• Task item
Below is a listing. Quote from it, exactly, the lines from the one containing "OLED pin GND: GND -> none" down to the one containing "RTC pin SQW: D3 -> D6", both ends included, and nothing else.

• Provided material
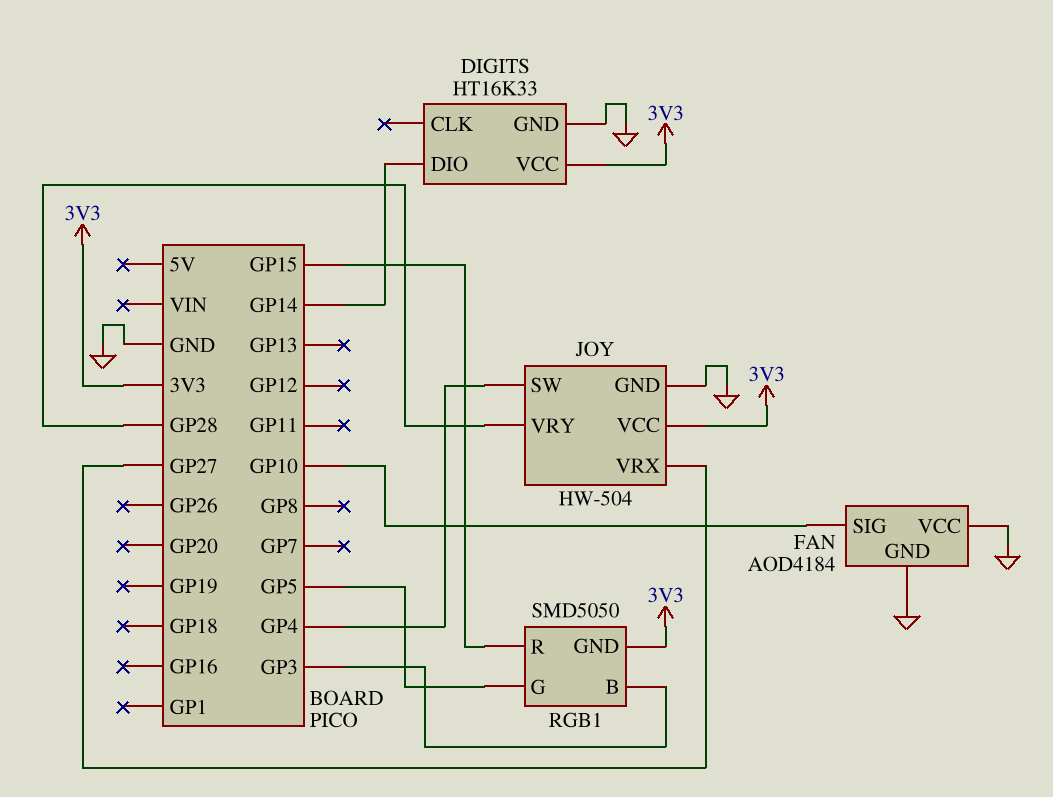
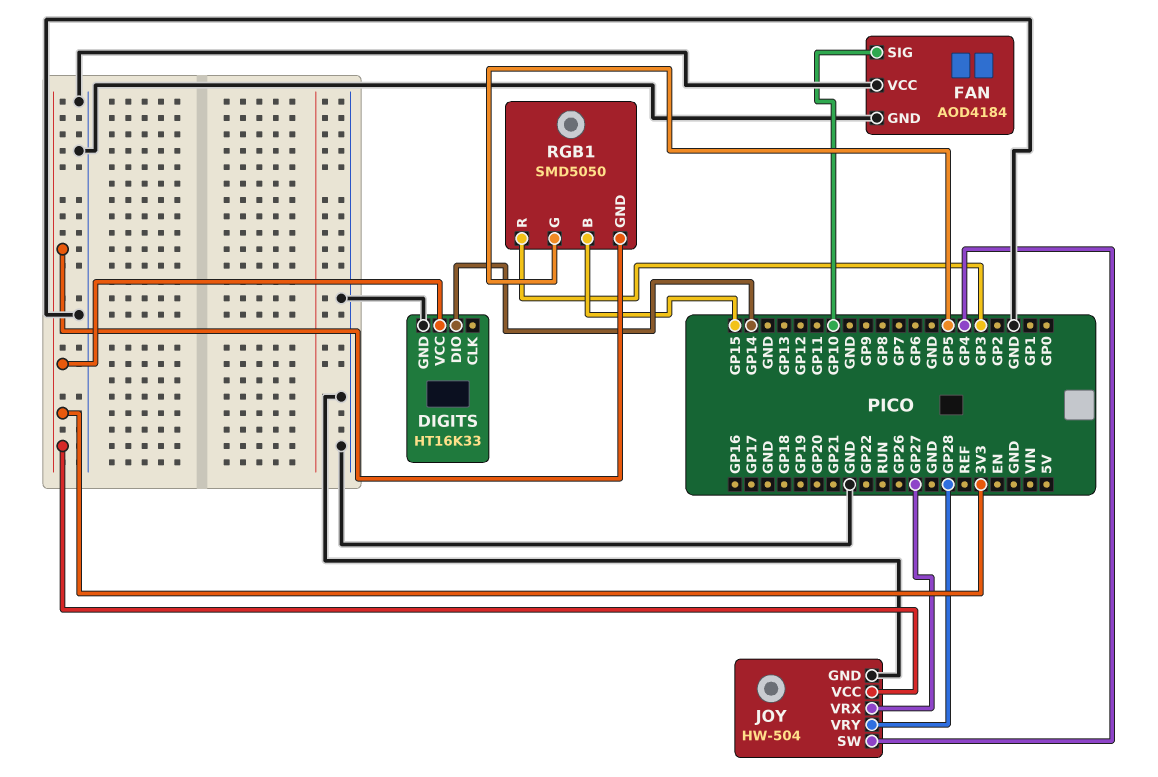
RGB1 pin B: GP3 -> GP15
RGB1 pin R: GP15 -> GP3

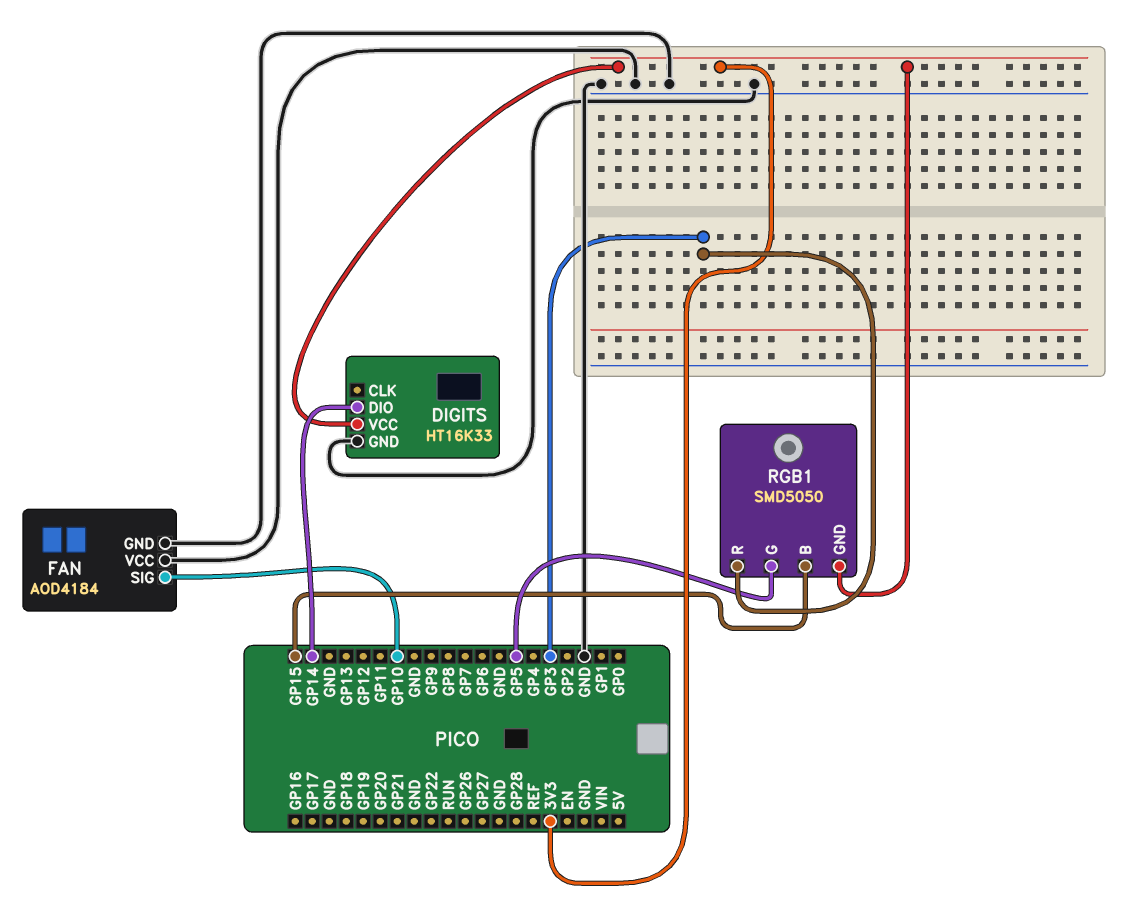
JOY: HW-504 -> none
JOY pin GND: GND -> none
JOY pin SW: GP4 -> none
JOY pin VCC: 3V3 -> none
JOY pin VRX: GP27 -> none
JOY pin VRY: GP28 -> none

...

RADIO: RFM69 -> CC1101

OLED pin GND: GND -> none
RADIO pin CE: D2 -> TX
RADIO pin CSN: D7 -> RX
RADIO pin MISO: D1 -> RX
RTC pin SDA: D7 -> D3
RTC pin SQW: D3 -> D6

• Your solution
OLED pin GND: GND -> none
RADIO pin CE: D2 -> TX
RADIO pin CSN: D7 -> RX
RADIO pin MISO: D1 -> RX
RTC pin SDA: D7 -> D3
RTC pin SQW: D3 -> D6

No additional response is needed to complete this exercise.